Please extract the lines of the records below, starting with the first line and ending after the line that contains "(B) rotated downward". Copy each line without any change.

PROVIDED INFORMATION: Begin

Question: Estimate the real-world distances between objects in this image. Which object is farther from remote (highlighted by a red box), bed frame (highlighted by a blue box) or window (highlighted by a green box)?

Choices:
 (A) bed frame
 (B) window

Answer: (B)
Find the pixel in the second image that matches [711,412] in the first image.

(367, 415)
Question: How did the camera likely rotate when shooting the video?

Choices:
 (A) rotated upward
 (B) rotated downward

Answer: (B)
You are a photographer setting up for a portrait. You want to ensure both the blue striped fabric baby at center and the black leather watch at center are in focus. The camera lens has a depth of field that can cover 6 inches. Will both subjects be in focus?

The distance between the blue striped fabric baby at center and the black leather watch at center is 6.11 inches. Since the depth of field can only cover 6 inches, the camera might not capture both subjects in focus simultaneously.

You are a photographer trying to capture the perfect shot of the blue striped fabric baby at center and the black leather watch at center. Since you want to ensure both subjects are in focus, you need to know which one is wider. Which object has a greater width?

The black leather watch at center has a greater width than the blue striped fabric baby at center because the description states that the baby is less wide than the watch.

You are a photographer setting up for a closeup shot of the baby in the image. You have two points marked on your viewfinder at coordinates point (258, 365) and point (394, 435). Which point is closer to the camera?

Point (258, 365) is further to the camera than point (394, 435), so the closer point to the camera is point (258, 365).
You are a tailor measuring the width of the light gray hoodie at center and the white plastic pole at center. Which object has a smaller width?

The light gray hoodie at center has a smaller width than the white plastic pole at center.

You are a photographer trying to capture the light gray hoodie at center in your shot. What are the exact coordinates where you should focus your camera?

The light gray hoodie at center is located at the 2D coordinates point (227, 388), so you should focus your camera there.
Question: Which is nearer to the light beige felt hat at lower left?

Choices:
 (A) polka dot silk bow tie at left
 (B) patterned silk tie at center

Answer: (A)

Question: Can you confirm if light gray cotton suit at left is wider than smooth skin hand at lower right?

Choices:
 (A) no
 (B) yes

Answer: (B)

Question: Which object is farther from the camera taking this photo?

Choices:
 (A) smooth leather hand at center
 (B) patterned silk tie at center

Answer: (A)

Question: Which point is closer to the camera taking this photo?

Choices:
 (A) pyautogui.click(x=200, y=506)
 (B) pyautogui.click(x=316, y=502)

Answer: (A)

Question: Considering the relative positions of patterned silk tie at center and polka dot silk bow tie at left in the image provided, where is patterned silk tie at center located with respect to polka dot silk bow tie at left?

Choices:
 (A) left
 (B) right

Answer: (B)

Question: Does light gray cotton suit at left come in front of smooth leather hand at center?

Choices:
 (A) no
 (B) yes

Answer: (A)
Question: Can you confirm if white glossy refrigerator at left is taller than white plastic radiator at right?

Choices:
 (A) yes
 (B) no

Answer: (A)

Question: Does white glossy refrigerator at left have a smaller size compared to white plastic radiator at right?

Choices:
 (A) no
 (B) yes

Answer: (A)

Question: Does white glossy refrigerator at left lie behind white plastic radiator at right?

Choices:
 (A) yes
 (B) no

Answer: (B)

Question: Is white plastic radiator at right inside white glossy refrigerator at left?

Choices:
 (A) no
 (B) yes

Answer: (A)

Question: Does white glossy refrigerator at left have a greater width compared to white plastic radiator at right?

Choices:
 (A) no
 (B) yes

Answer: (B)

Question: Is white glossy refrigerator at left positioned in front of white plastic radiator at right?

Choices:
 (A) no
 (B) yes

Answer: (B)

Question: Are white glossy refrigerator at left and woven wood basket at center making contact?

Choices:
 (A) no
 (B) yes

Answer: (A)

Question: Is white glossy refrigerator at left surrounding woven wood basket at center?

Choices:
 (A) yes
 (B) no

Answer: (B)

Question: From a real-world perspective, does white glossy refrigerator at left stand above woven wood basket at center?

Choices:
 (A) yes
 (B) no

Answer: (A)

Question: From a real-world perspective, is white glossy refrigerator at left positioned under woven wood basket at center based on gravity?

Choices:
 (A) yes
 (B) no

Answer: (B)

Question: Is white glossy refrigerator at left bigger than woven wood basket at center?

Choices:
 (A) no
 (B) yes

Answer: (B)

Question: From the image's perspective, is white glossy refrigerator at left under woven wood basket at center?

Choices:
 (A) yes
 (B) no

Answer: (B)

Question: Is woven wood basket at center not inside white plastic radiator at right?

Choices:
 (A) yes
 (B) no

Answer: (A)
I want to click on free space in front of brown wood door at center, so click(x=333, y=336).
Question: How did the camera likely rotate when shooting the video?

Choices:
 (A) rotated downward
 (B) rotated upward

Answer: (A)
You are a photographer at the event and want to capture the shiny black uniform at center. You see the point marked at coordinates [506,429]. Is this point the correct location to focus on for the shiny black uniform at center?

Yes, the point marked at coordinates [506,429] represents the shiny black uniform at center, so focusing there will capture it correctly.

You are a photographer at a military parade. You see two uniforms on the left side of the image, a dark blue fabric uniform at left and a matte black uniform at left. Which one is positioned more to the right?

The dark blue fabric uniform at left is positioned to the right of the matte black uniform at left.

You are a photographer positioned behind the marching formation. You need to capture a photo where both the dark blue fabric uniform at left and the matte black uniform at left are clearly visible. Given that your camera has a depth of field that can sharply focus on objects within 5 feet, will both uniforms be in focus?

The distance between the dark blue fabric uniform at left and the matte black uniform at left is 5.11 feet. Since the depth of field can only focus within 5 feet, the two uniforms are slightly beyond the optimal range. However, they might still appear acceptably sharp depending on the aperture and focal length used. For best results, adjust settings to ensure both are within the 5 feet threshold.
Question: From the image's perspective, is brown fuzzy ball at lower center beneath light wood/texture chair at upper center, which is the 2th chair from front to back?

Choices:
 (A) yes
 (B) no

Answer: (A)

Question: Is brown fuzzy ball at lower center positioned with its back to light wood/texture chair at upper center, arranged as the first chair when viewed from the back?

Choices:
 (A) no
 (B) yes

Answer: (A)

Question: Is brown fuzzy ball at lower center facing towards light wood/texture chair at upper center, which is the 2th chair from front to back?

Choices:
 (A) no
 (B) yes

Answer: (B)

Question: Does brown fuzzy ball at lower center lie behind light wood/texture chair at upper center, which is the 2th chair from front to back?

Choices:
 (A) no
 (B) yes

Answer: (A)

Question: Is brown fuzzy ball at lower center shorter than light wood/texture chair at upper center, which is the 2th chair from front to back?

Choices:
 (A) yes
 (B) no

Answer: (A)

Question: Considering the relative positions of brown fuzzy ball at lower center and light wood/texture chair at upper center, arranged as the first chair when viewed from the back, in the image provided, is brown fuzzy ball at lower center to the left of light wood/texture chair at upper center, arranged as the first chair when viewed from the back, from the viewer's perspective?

PROVIDED INFORMATION: End

EXERCISE RESPONSE »
Question: Estimate the real-world distances between objects in this image. Which object is farther from remote (highlighted by a red box), bed frame (highlighted by a blue box) or window (highlighted by a green box)?

Choices:
 (A) bed frame
 (B) window

Answer: (B)
Find the pixel in the second image that matches [711,412] in the first image.

(367, 415)
Question: How did the camera likely rotate when shooting the video?

Choices:
 (A) rotated upward
 (B) rotated downward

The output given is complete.